#### ENTRIES PROVIDED:
*** Begin section ***
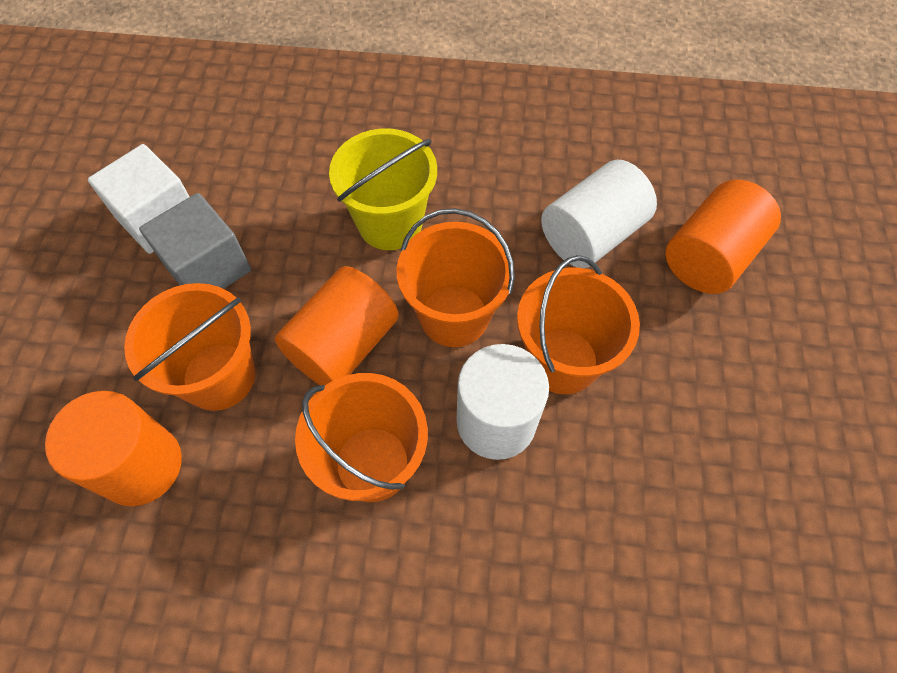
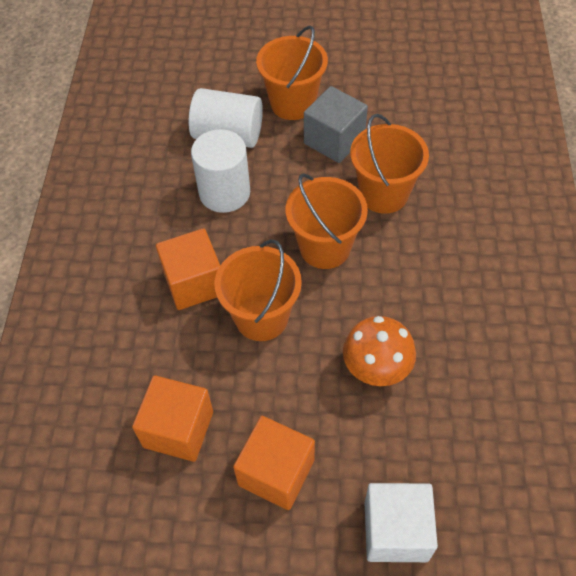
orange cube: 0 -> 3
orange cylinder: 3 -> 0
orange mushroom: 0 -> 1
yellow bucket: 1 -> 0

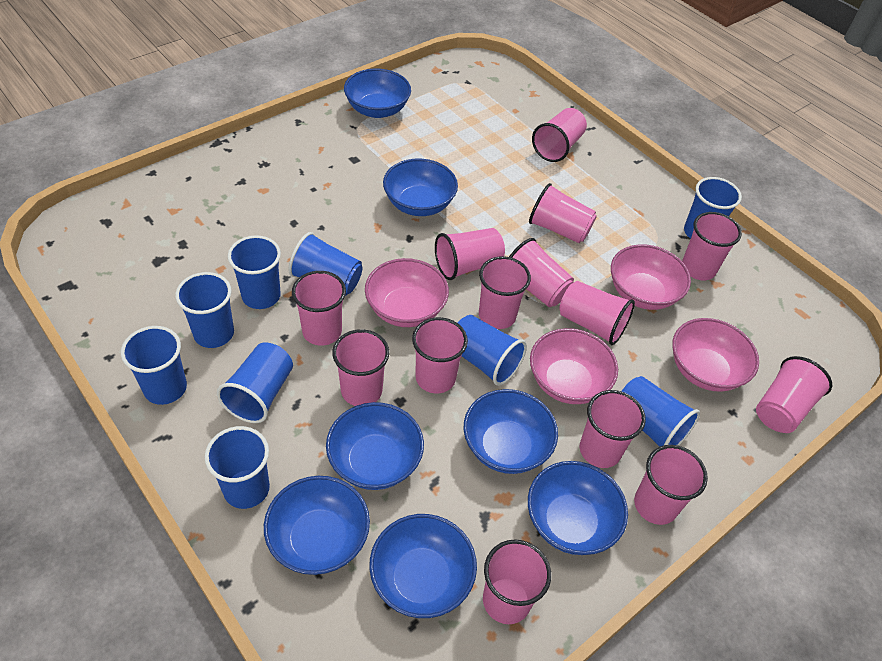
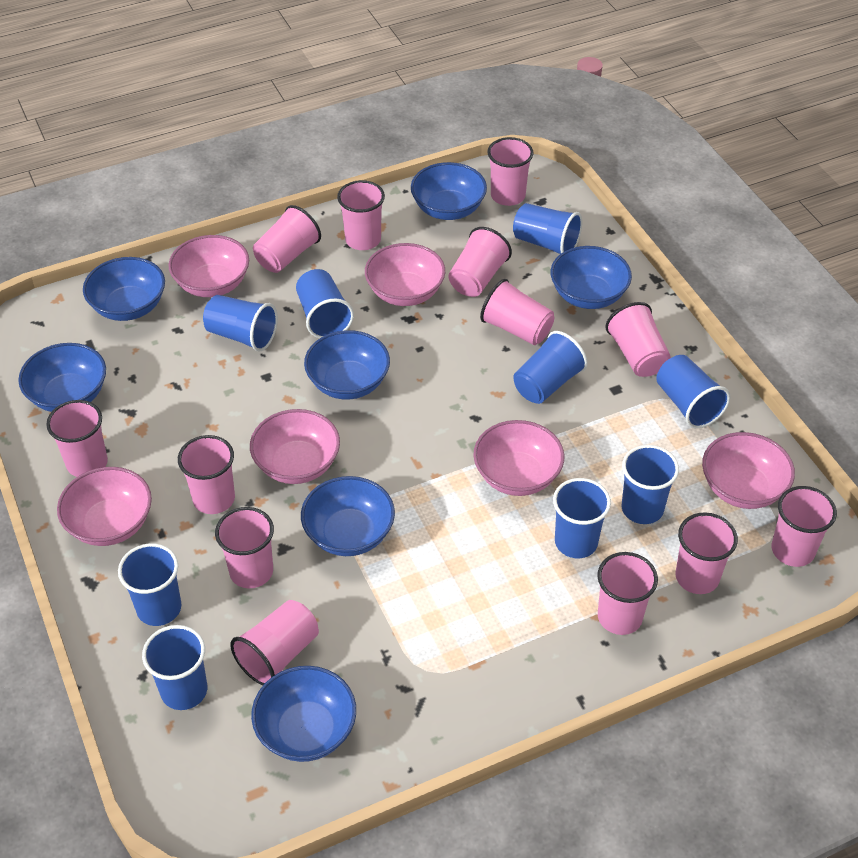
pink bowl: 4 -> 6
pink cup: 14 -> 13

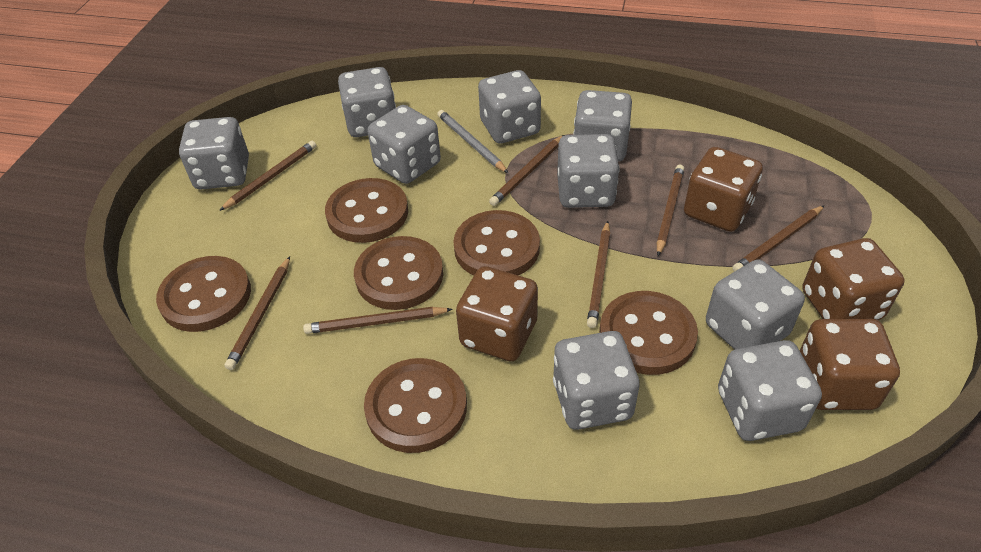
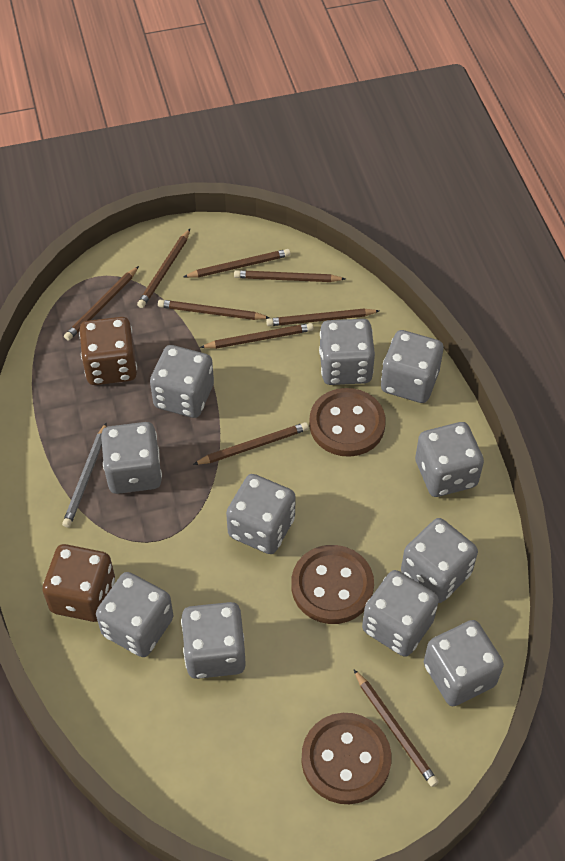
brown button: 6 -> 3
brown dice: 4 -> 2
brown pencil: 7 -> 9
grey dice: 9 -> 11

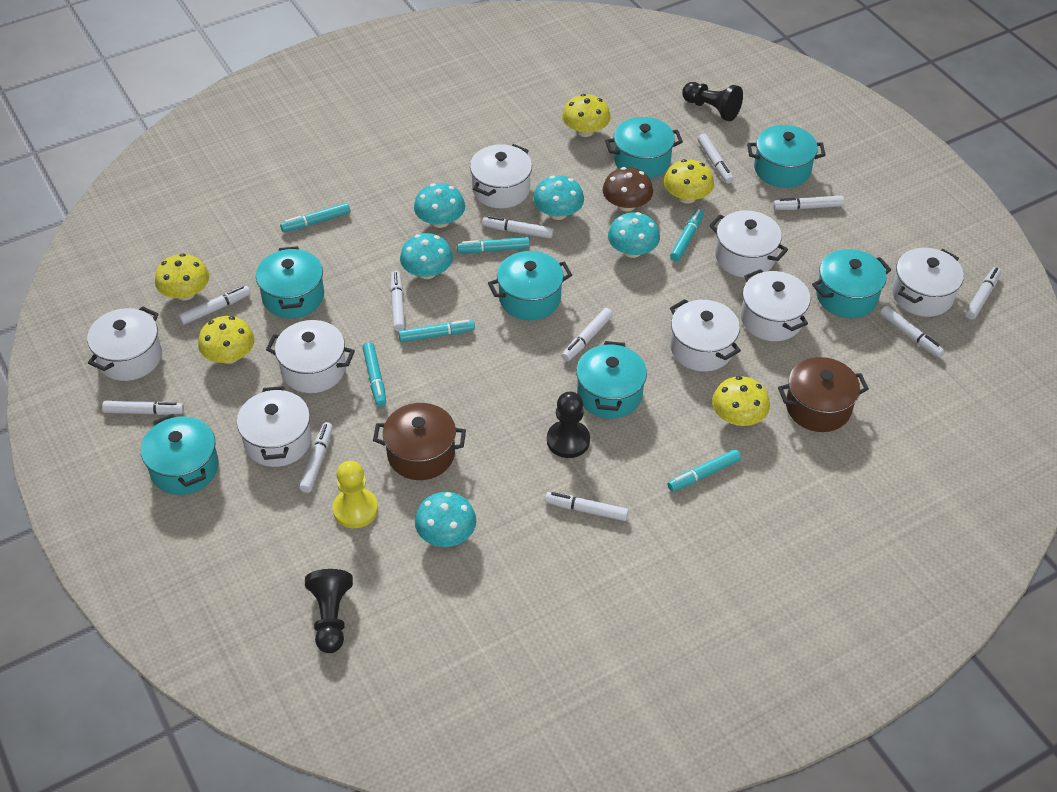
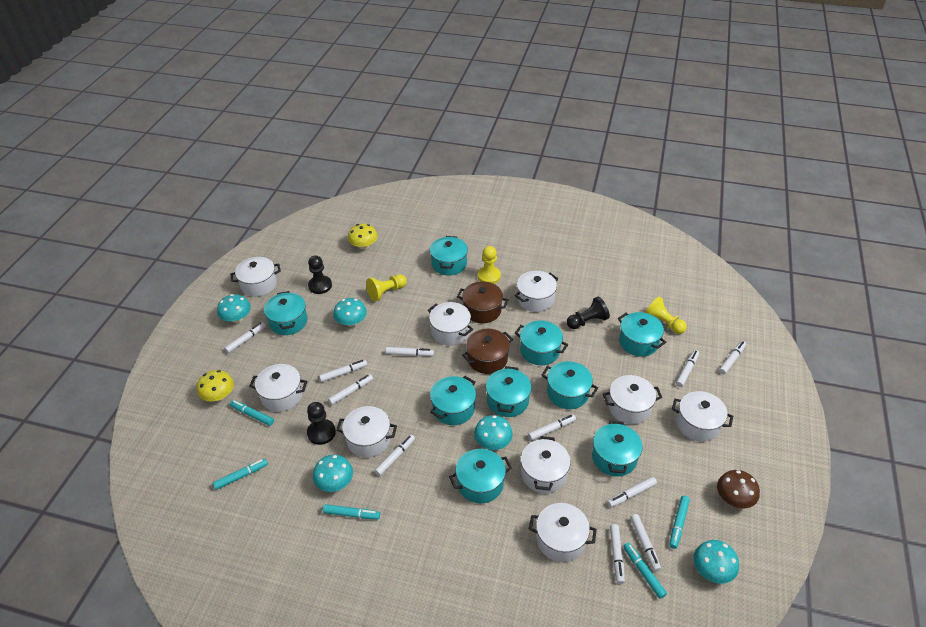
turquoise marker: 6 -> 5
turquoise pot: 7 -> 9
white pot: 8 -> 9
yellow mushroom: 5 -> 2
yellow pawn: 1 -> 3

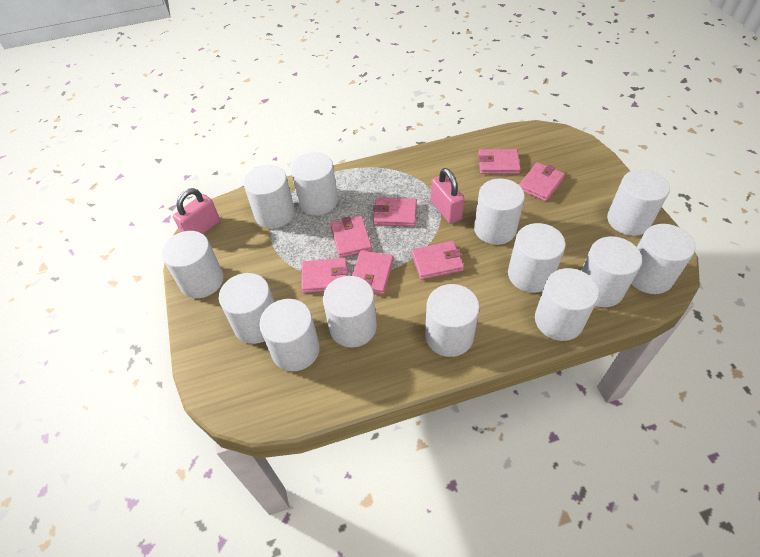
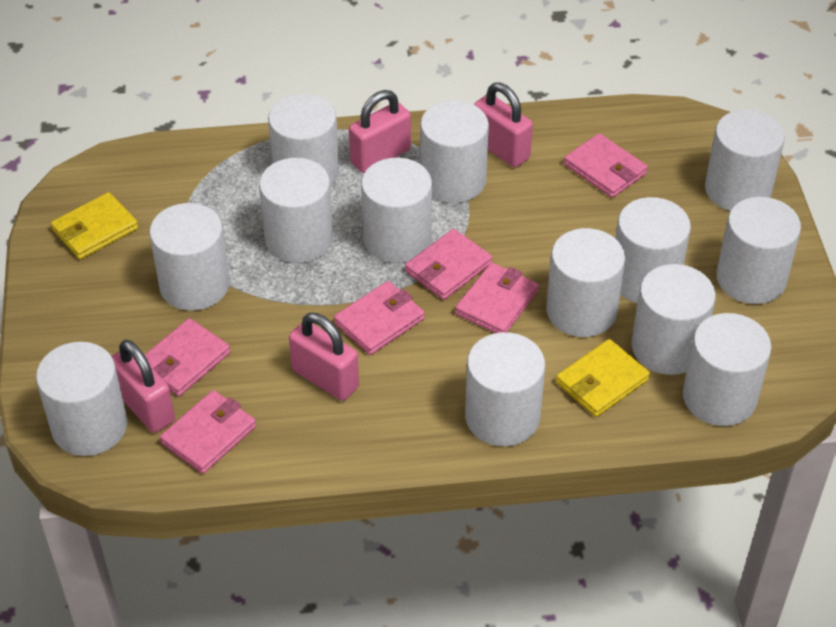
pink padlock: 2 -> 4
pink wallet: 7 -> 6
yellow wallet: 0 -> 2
*** End section ***
#### EXERCISE GOAL:
Copy out each line of the listing that holds the string "orange".

#### EXERCISE RESPONSE:
orange cube: 0 -> 3
orange cylinder: 3 -> 0
orange mushroom: 0 -> 1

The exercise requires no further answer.